> **DATA EXTRACT**:
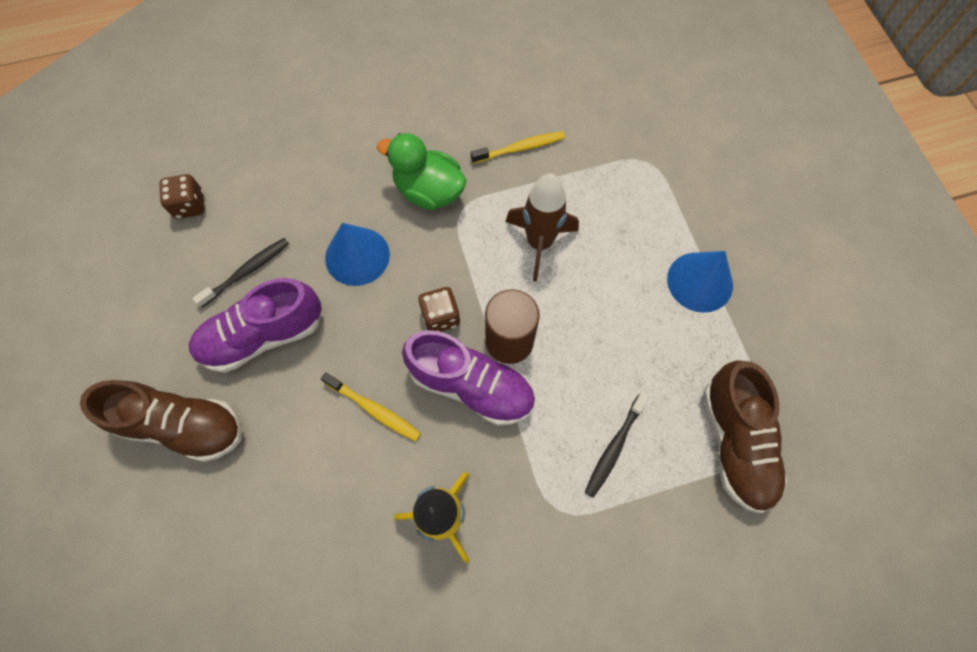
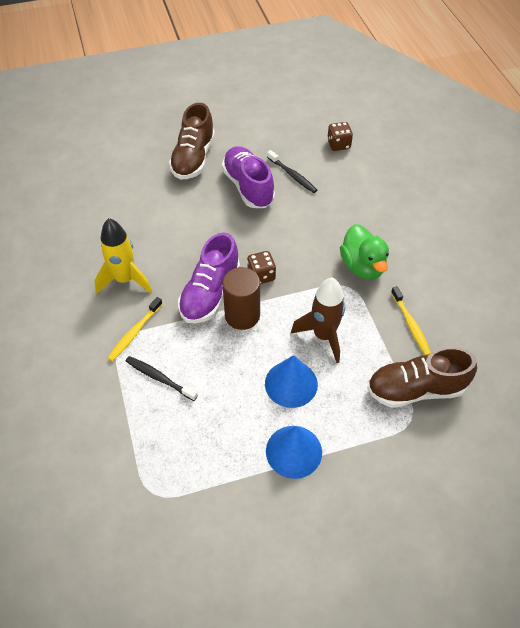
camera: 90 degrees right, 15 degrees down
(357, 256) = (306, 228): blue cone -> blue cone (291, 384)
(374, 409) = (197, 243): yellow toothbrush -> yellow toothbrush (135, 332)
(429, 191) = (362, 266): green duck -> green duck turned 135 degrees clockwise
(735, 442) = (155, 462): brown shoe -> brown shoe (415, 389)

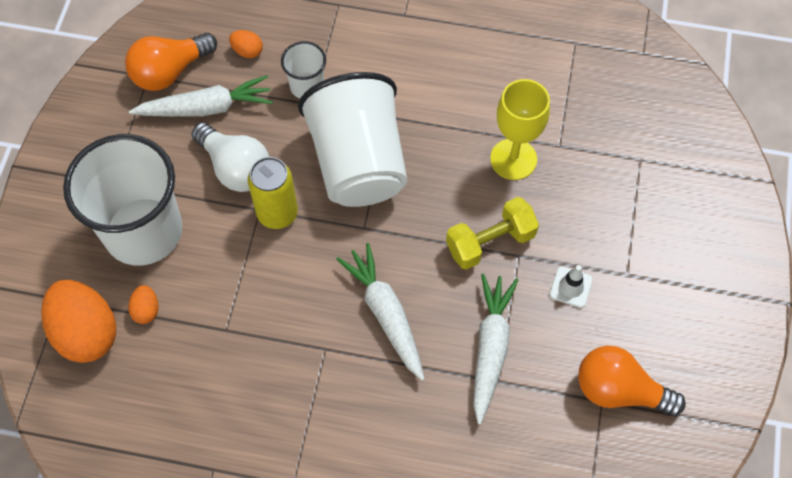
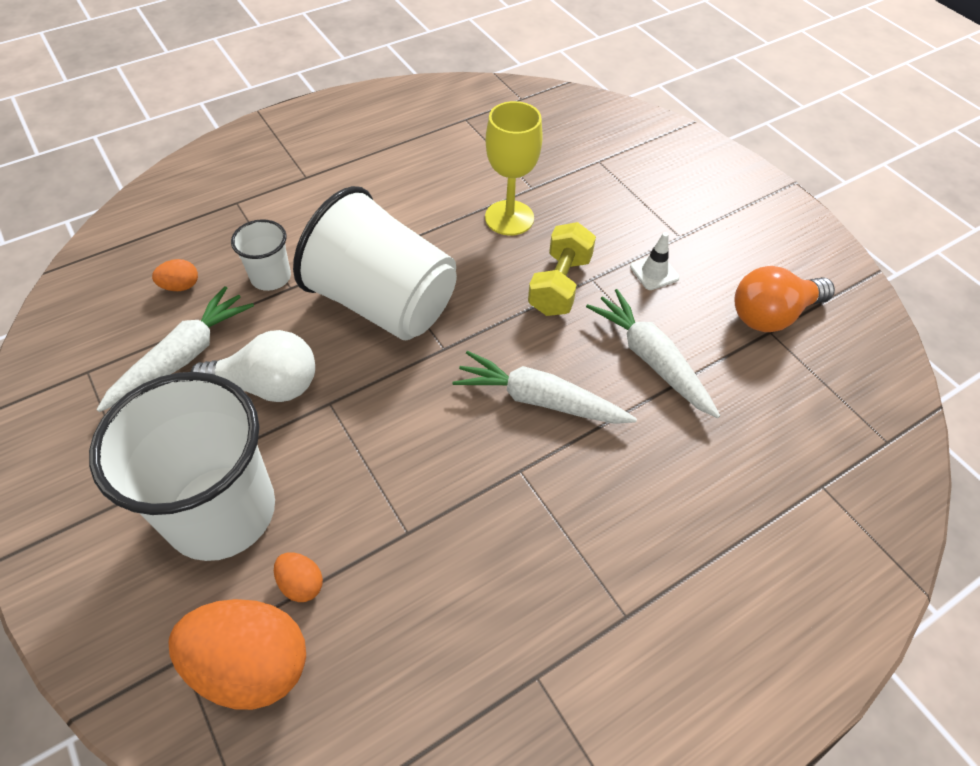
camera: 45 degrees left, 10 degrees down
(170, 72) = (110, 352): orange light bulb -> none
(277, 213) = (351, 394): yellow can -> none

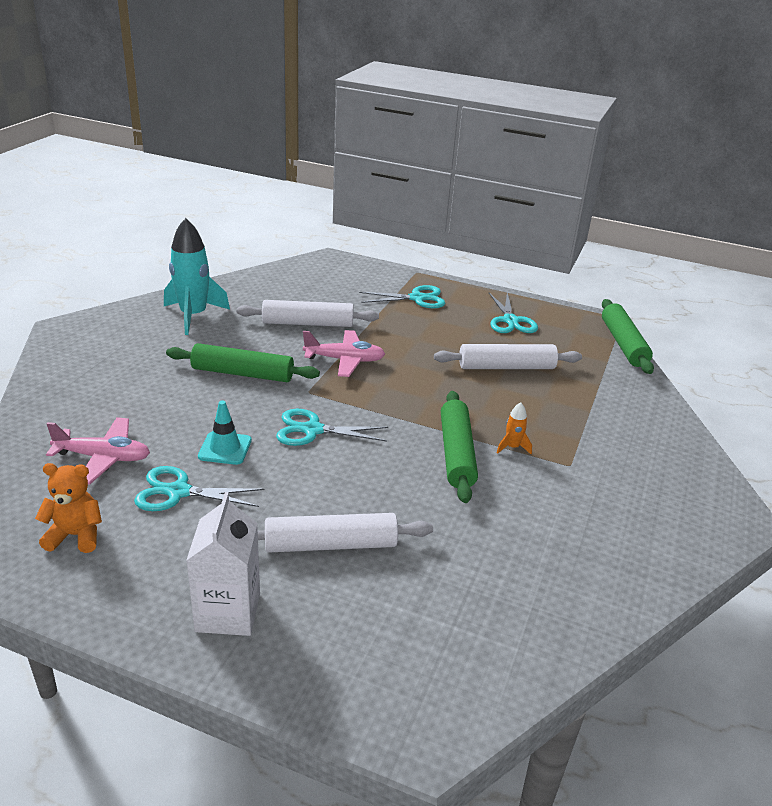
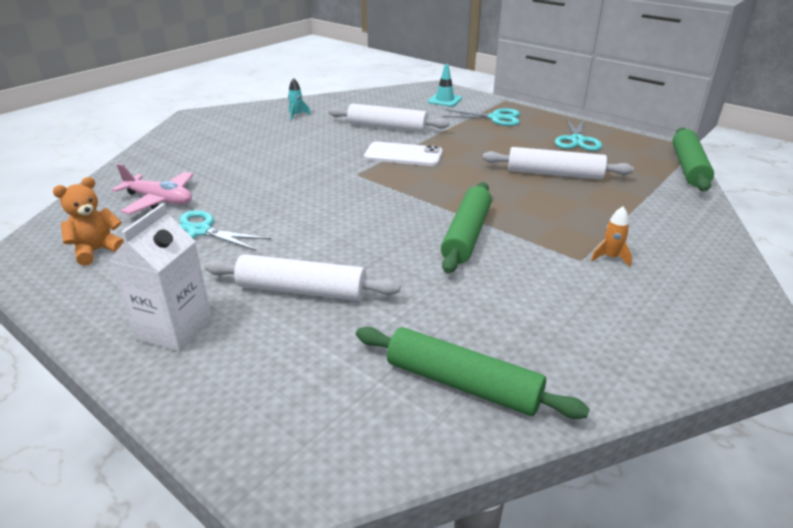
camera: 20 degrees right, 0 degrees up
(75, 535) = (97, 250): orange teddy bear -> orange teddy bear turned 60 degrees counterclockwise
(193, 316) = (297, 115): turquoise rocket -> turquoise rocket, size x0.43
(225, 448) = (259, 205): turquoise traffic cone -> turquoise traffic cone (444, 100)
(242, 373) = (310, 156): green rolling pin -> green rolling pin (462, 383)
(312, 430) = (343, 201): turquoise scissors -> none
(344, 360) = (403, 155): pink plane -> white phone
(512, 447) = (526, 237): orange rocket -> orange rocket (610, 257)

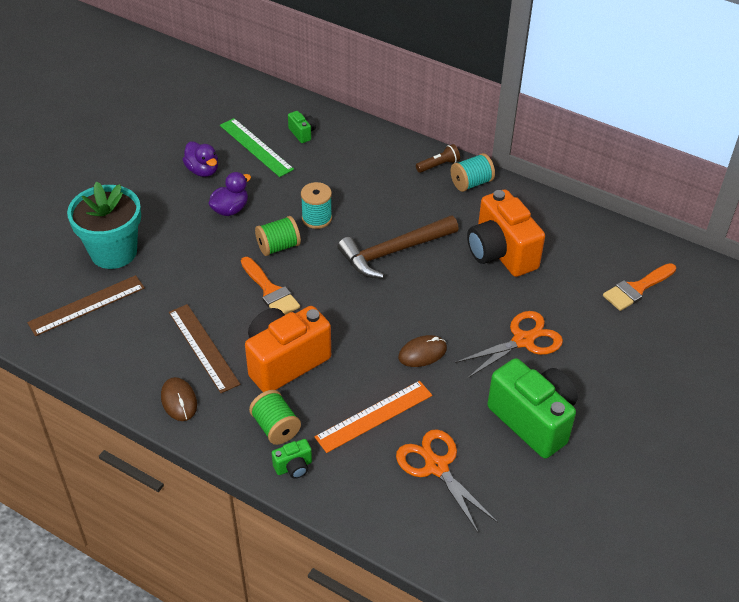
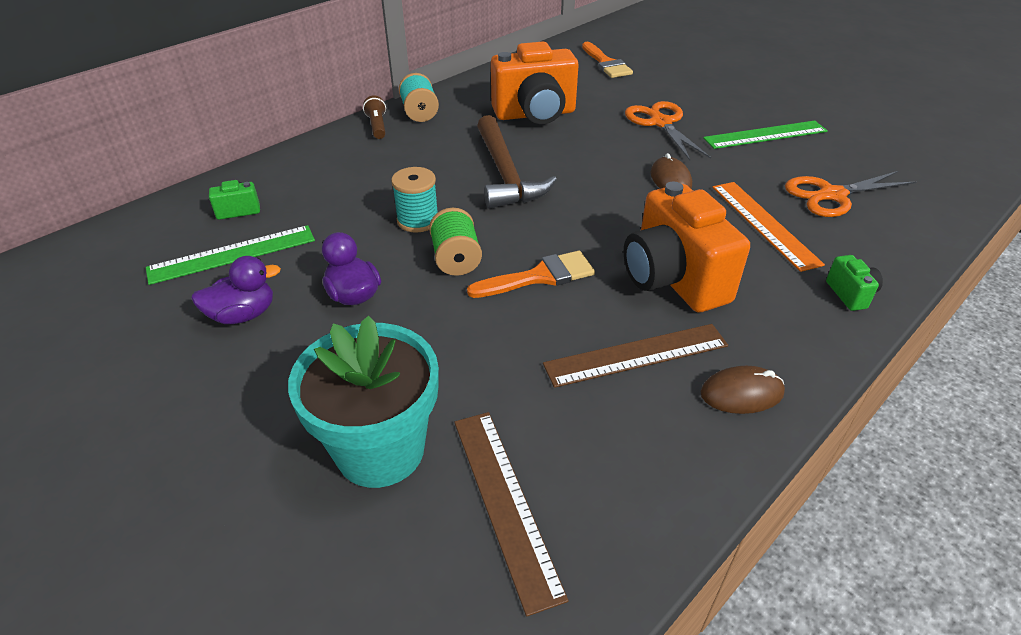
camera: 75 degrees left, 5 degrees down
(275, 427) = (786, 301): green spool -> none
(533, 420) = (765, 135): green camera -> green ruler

> **WORK INSTRUCTION**: Would you copy the records word for word, without any of their pictures?

> **RESPONSE TO THIS EXERCISE**:
camera: 90 degrees right, 15 degrees down
(357, 256) = (306, 228): blue cone -> blue cone (291, 384)
(374, 409) = (197, 243): yellow toothbrush -> yellow toothbrush (135, 332)
(429, 191) = (362, 266): green duck -> green duck turned 135 degrees clockwise
(735, 442) = (155, 462): brown shoe -> brown shoe (415, 389)

camera: 45 degrees left, 10 degrees down
(170, 72) = (110, 352): orange light bulb -> none
(277, 213) = (351, 394): yellow can -> none

camera: 20 degrees right, 0 degrees up
(75, 535) = (97, 250): orange teddy bear -> orange teddy bear turned 60 degrees counterclockwise
(193, 316) = (297, 115): turquoise rocket -> turquoise rocket, size x0.43
(225, 448) = (259, 205): turquoise traffic cone -> turquoise traffic cone (444, 100)
(242, 373) = (310, 156): green rolling pin -> green rolling pin (462, 383)
(312, 430) = (343, 201): turquoise scissors -> none
(344, 360) = (403, 155): pink plane -> white phone
(512, 447) = (526, 237): orange rocket -> orange rocket (610, 257)

camera: 75 degrees left, 5 degrees down
(275, 427) = (786, 301): green spool -> none
(533, 420) = (765, 135): green camera -> green ruler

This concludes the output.